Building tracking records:
┄┄┄┄┄┄┄┄┄┄┄┄┄┄┄┄┄┄┄┄
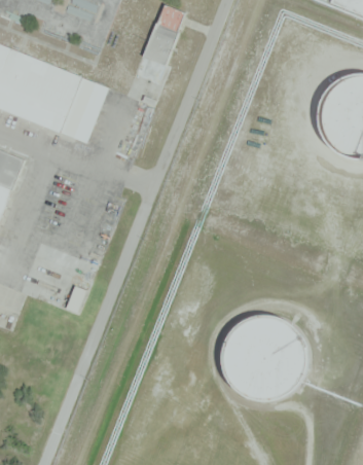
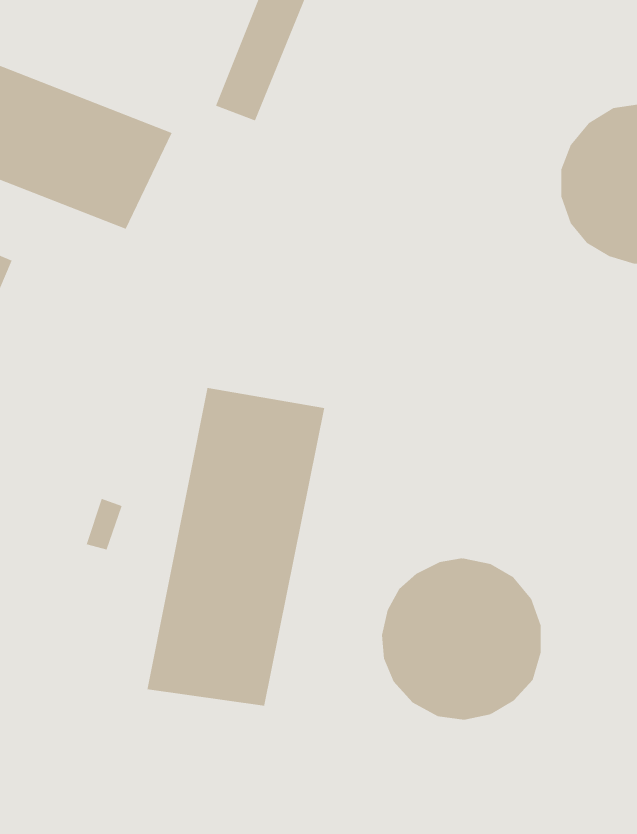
building: none -> [147,387,325,707]

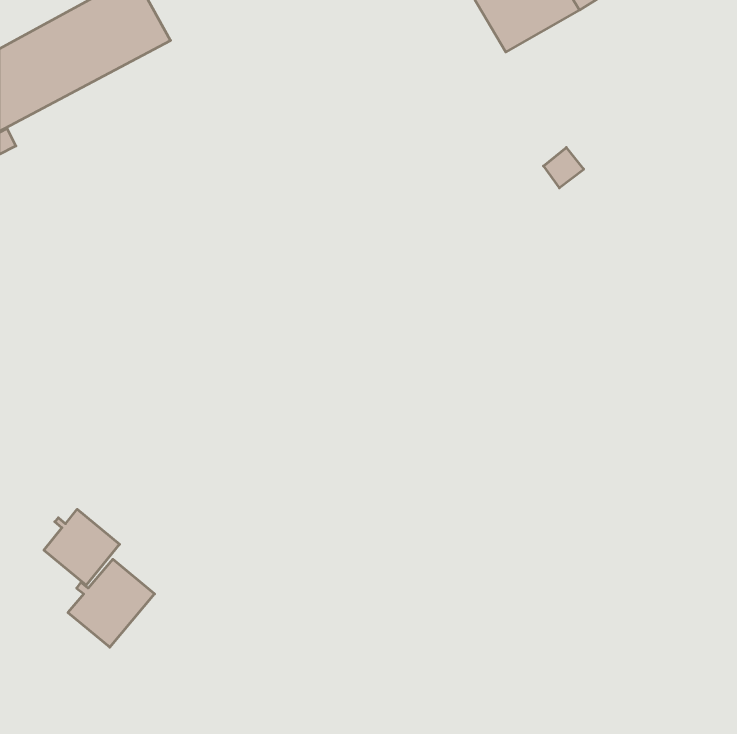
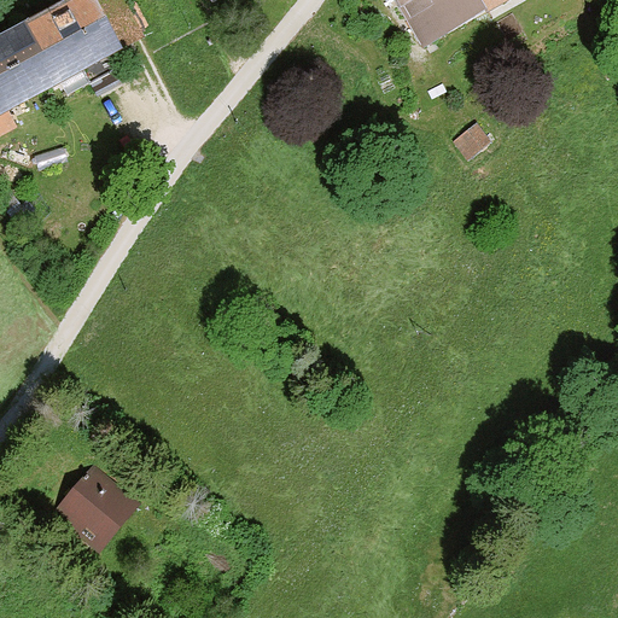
building: [44,509,120,585] -> none

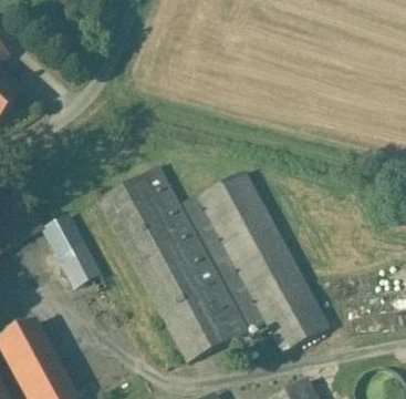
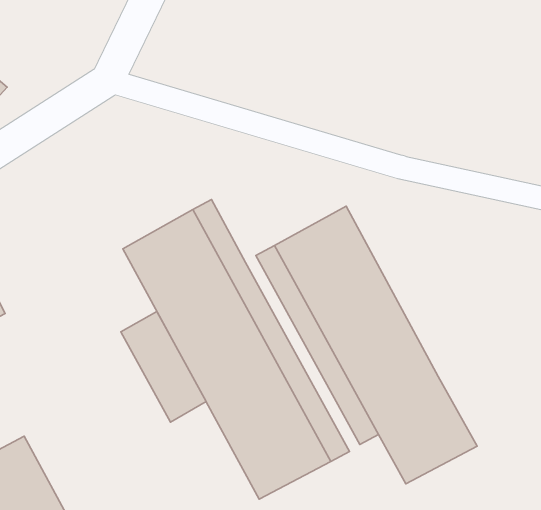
building: [43,214,98,286] -> [121,311,206,422]

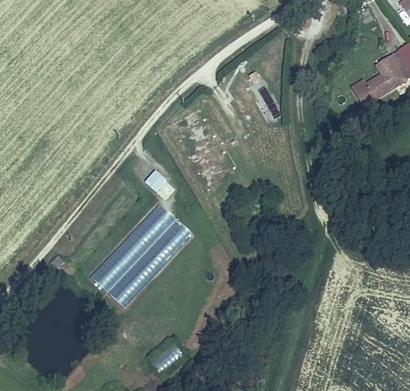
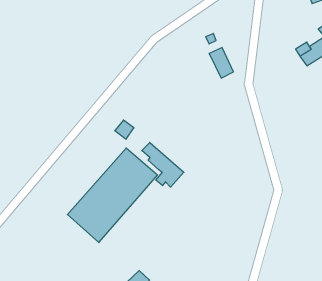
building: none -> [142,142,184,187]

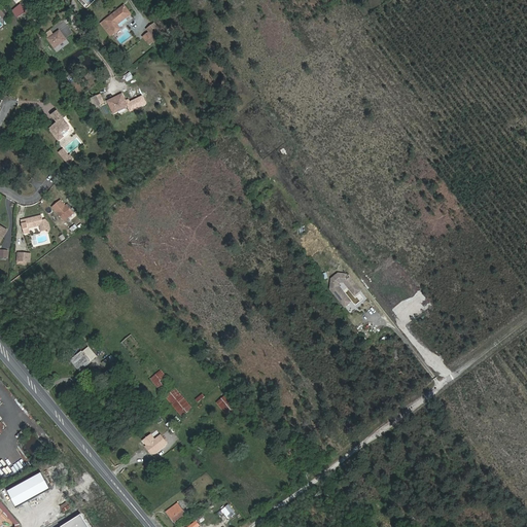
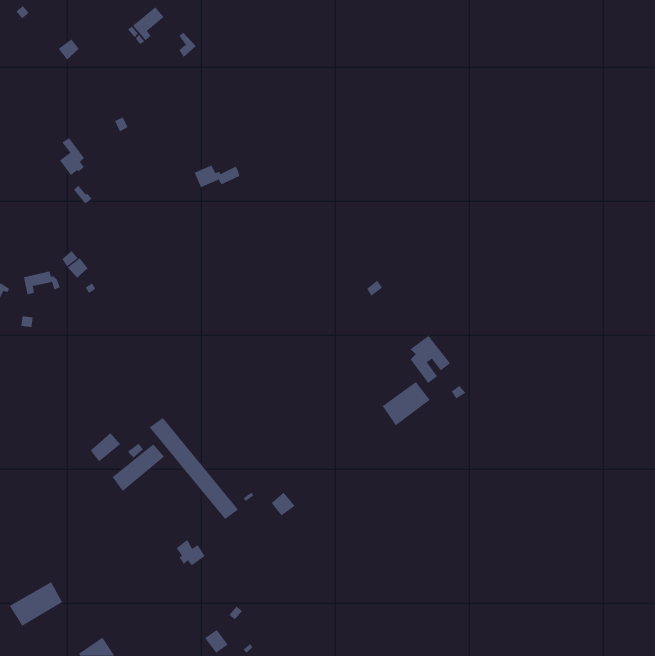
building: [108,94,145,112] -> [194,165,240,188]
building: none -> [382,381,430,426]
building: none -> [112,443,165,492]

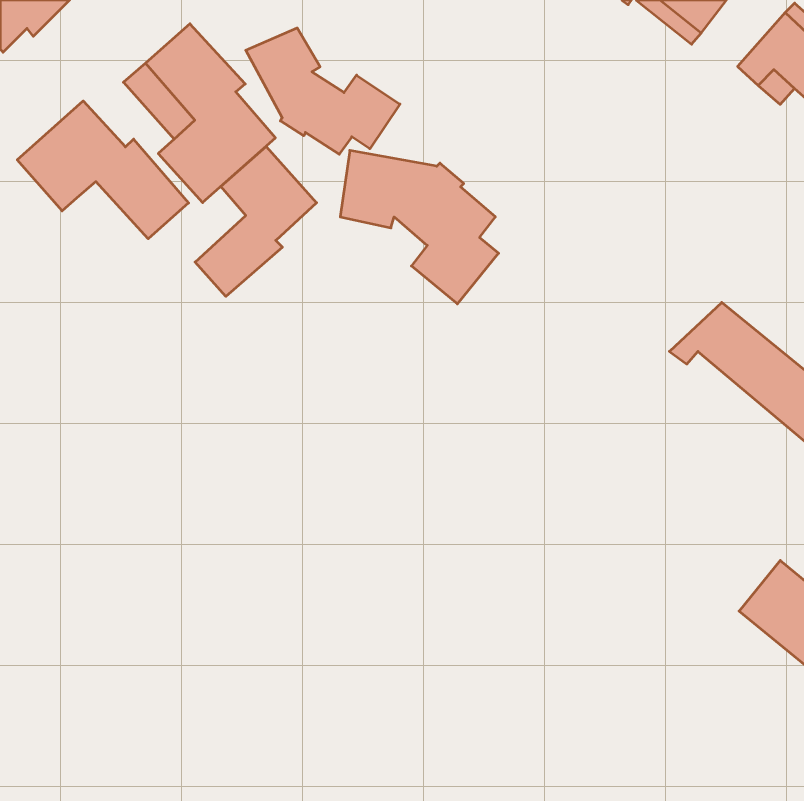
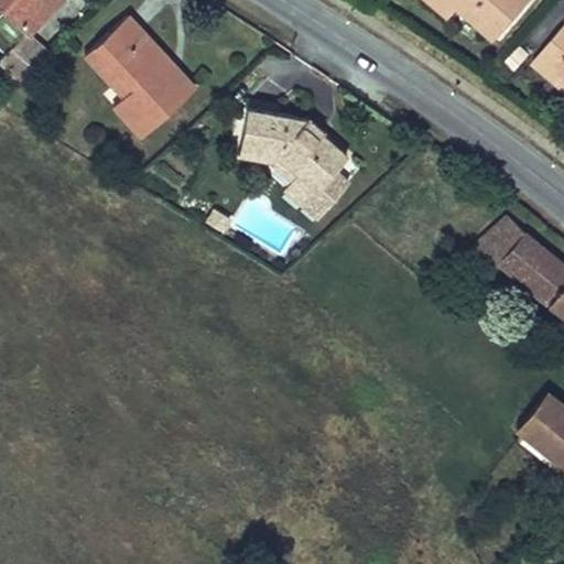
building: [246,28,400,154] -> none
building: [17,101,189,239] -> none
building: [195,146,317,296] -> none

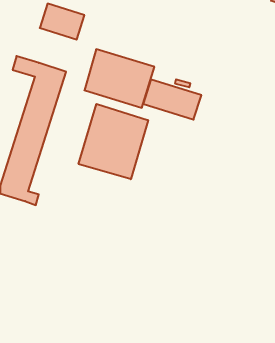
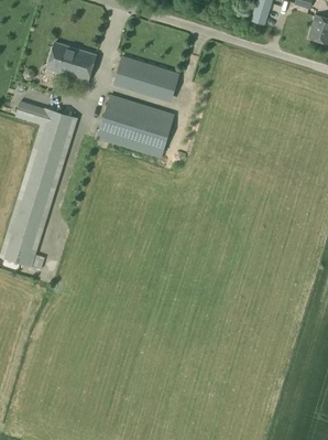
building: [143,80,201,120] -> [113,55,179,100]
building: [79,104,148,179] -> none

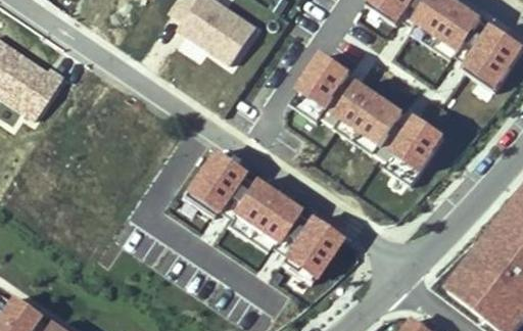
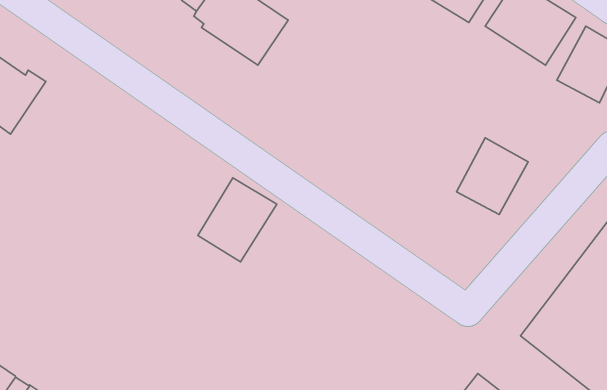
building: [288,50,352,119] -> none
building: [335,84,410,153] -> none
building: [230,188,304,257] -> none
building: [288,227,346,288] -> none

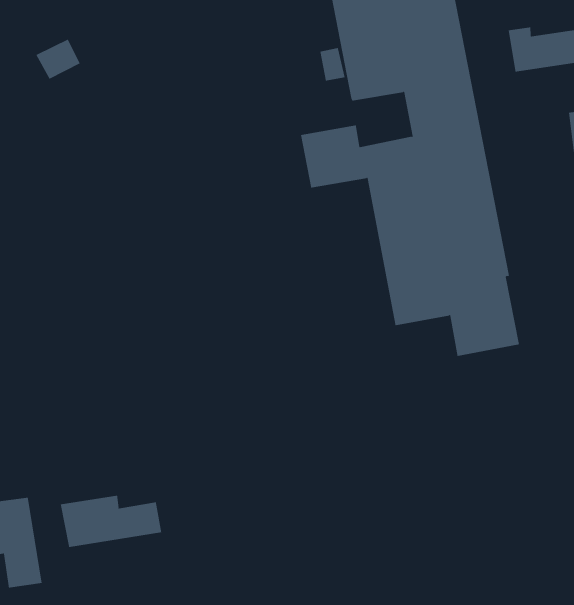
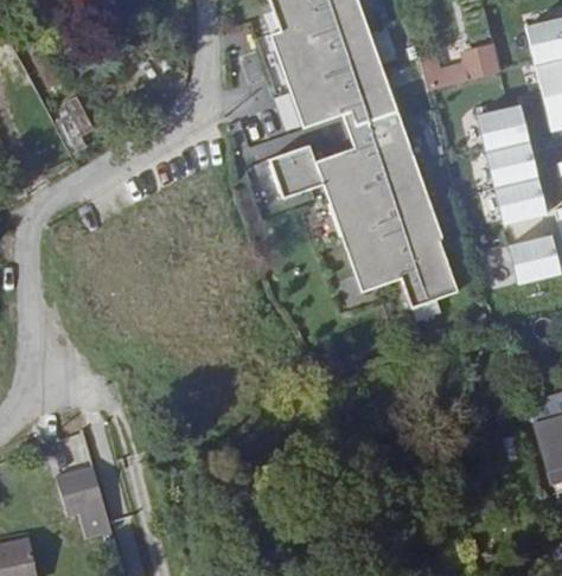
building: [60,495,162,548] -> none

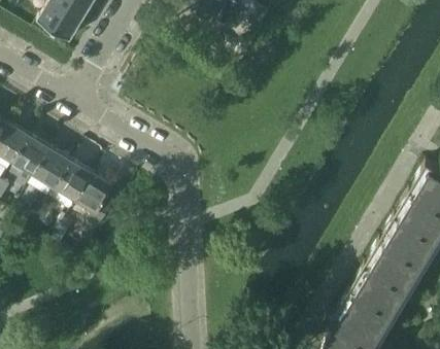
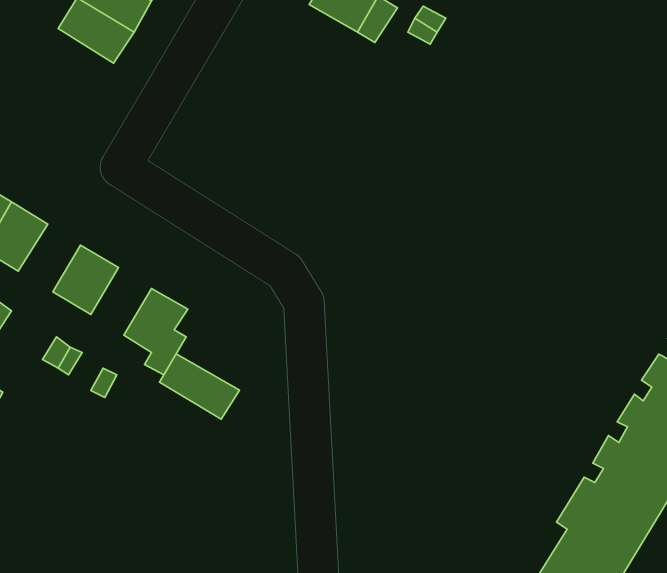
building: [14,135,52,175] -> none
building: [58,161,94,201] -> none
building: none -> [159,354,239,419]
┄┄┄┄┄┄┄┄┄┄┄┄┄┄┄┄┄┄┄┄
* [Work request] Return each entry exactly as given. Leave the images out.

* [Your response]
building: none -> [147,387,325,707]

building: [44,509,120,585] -> none

building: [43,214,98,286] -> [121,311,206,422]

building: none -> [142,142,184,187]

building: [108,94,145,112] -> [194,165,240,188]
building: none -> [382,381,430,426]
building: none -> [112,443,165,492]

building: [246,28,400,154] -> none
building: [17,101,189,239] -> none
building: [195,146,317,296] -> none

building: [143,80,201,120] -> [113,55,179,100]
building: [79,104,148,179] -> none

building: [288,50,352,119] -> none
building: [335,84,410,153] -> none
building: [230,188,304,257] -> none
building: [288,227,346,288] -> none

building: [60,495,162,548] -> none

building: [14,135,52,175] -> none
building: [58,161,94,201] -> none
building: none -> [159,354,239,419]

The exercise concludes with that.